> Your instructions:
Word for word, the data below must be repeated in full; no picture is to be included.

Start of The data

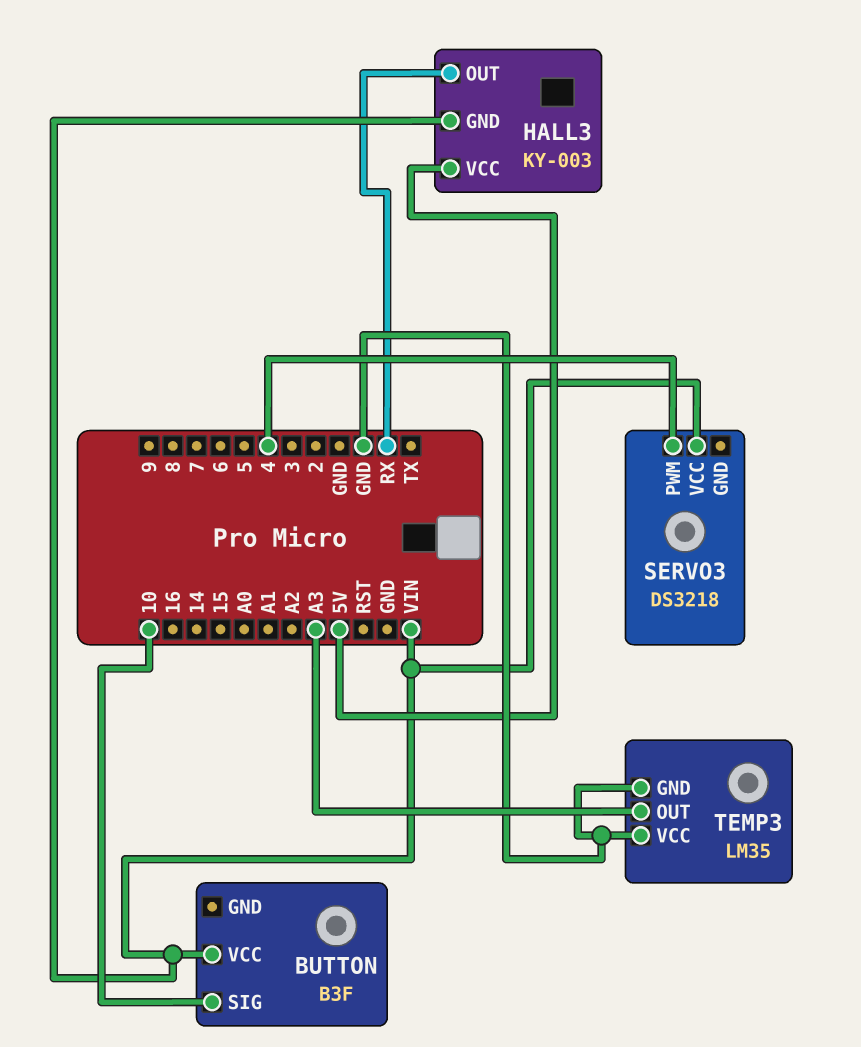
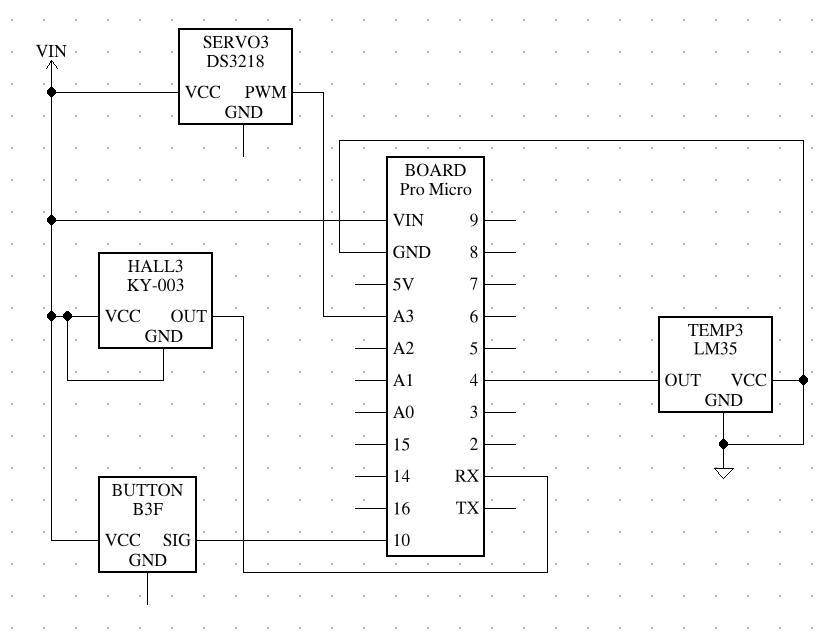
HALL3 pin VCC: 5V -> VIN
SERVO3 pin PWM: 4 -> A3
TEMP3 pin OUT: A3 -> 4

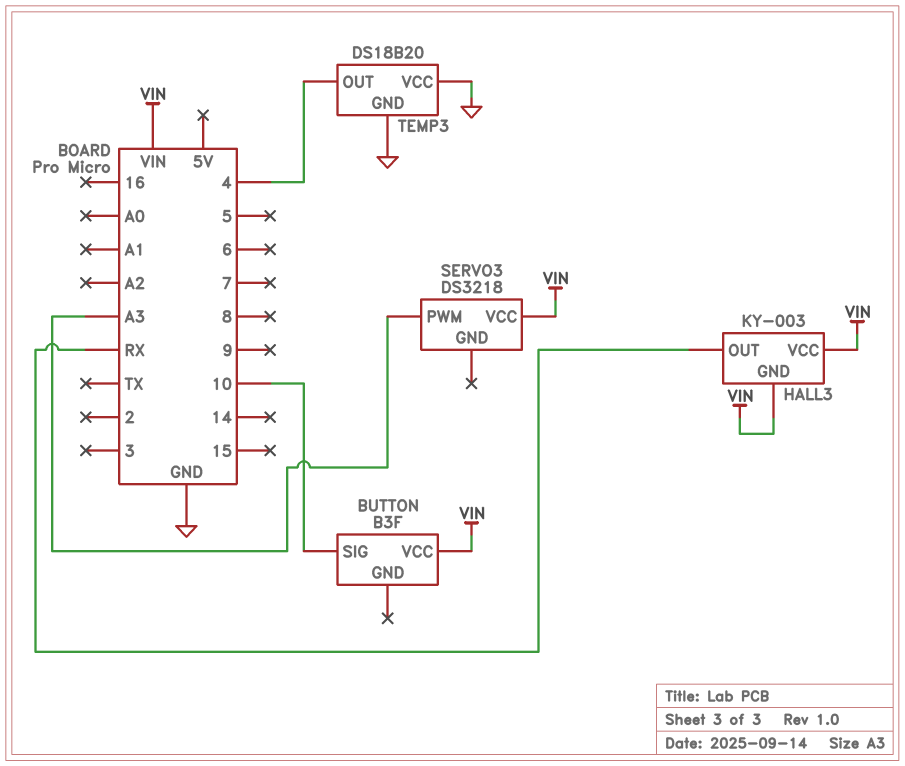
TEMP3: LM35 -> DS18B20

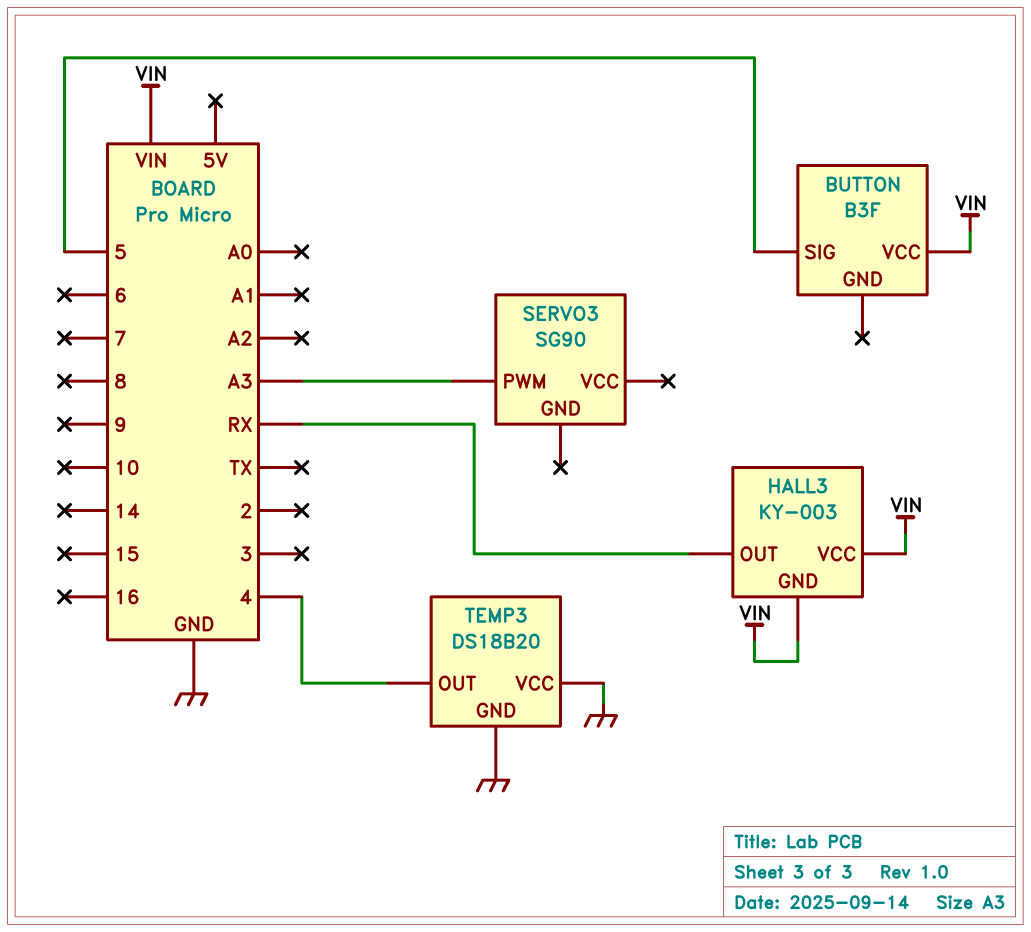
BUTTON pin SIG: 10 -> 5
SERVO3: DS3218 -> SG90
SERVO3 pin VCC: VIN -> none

End of The data

> Solution for this exercise:
HALL3 pin VCC: 5V -> VIN
SERVO3 pin PWM: 4 -> A3
TEMP3 pin OUT: A3 -> 4

TEMP3: LM35 -> DS18B20

BUTTON pin SIG: 10 -> 5
SERVO3: DS3218 -> SG90
SERVO3 pin VCC: VIN -> none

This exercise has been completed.